| Task prompt |
Copy nothing but the lines from the line with "orange triangle: (77, 135)" to the end of the records, retyped exactly. Pictures stay out.

··· Dataset content

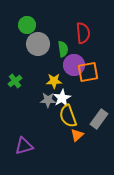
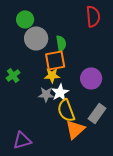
red semicircle: (83, 33) -> (93, 16), moved
purple circle: (74, 65) -> (91, 78), moved
orange square: (88, 72) -> (55, 60), moved
orange triangle: (77, 135) -> (75, 129), size x1.5

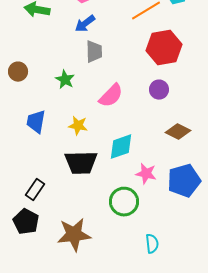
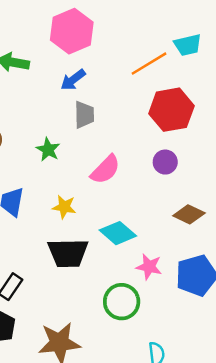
cyan diamond: (121, 147) -> (118, 233), turned 60

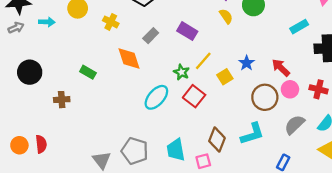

······

| Answer section |
orange triangle: (77, 135) -> (75, 129), size x1.5

cyan diamond: (121, 147) -> (118, 233), turned 60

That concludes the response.